Exercise goal: An exact transcript of every entry is required, without any of the pictures.

Recorded information:
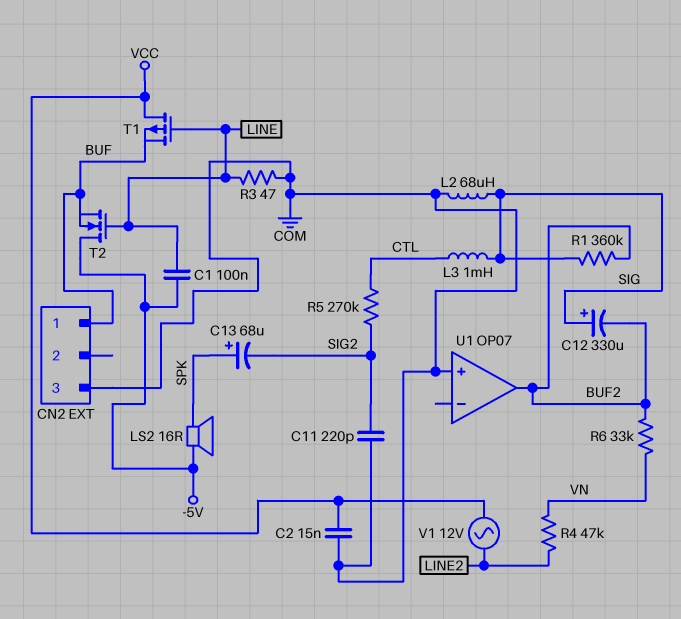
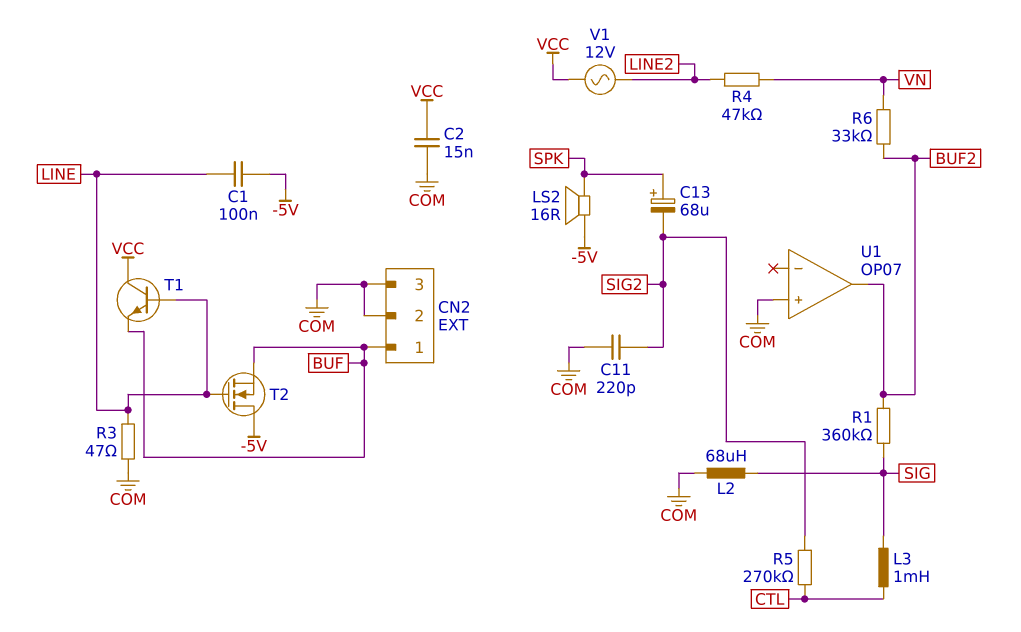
C12: 330uF (plus SIG, minus BUF2) -> none
CN2 pin 2: none -> COM
T1: PMOS (G LINE, D VCC, S BUF) -> NPN (B LINE, C VCC, E BUF)

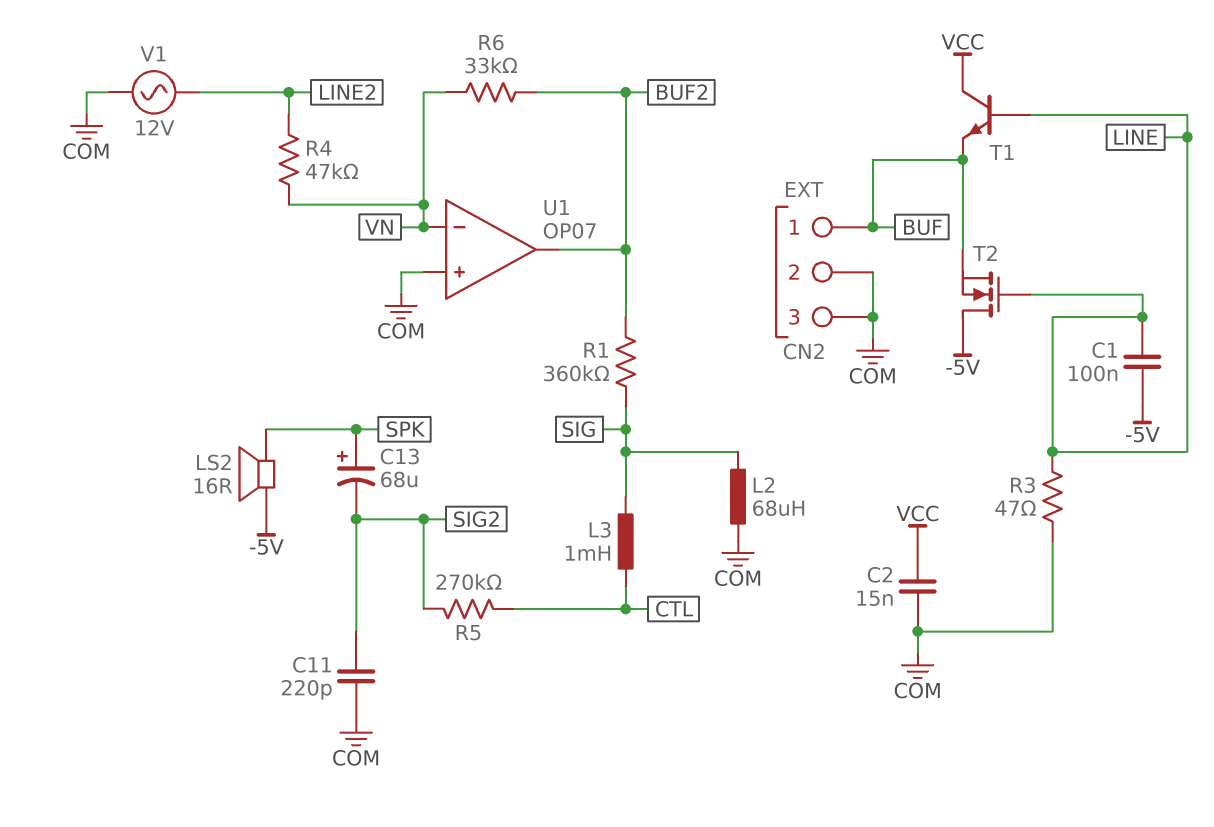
U1 pin in-: none -> VN
V1: AC 12V (LINE2, VCC) -> AC 12V (COM, LINE2)

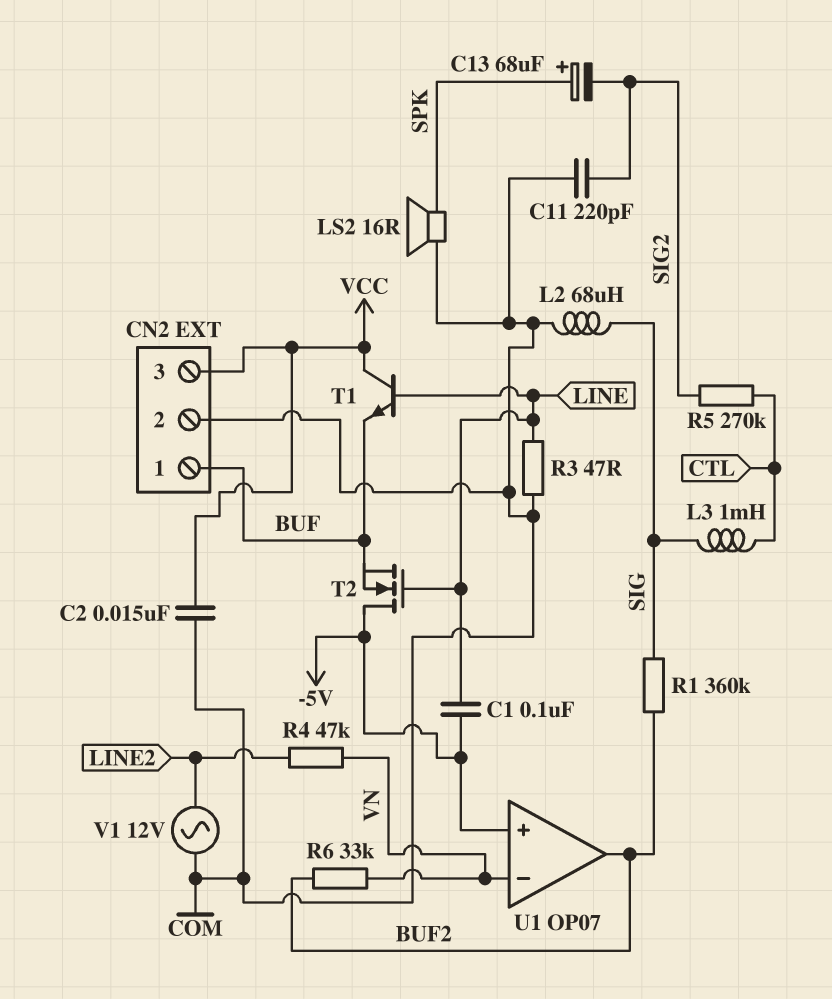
CN2 pin 3: COM -> VCC
LS2: speaker 16R (-5V, SPK) -> speaker 16R (COM, SPK)
U1 pin in+: COM -> -5V

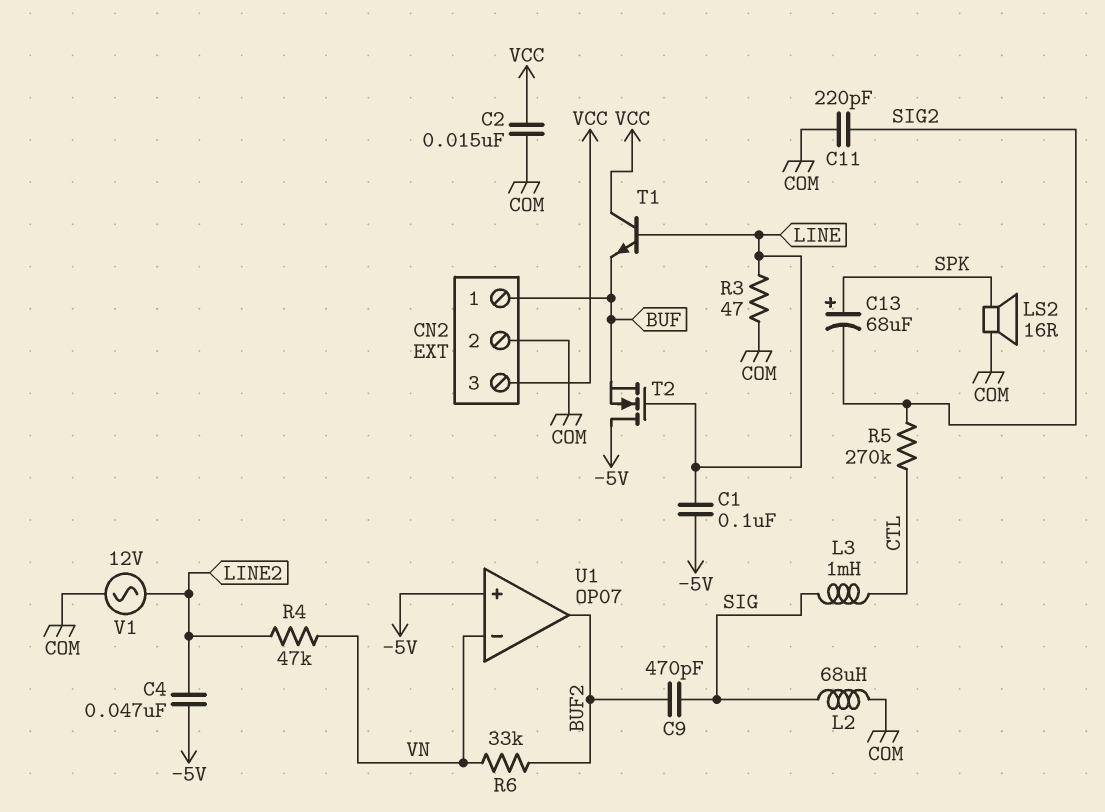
C4: none -> 47nF (-5V, LINE2)
C9: none -> 470pF (BUF2, SIG)
R1: 360k (BUF2, SIG) -> none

Your response:
C12: 330uF (plus SIG, minus BUF2) -> none
CN2 pin 2: none -> COM
T1: PMOS (G LINE, D VCC, S BUF) -> NPN (B LINE, C VCC, E BUF)

U1 pin in-: none -> VN
V1: AC 12V (LINE2, VCC) -> AC 12V (COM, LINE2)

CN2 pin 3: COM -> VCC
LS2: speaker 16R (-5V, SPK) -> speaker 16R (COM, SPK)
U1 pin in+: COM -> -5V

C4: none -> 47nF (-5V, LINE2)
C9: none -> 470pF (BUF2, SIG)
R1: 360k (BUF2, SIG) -> none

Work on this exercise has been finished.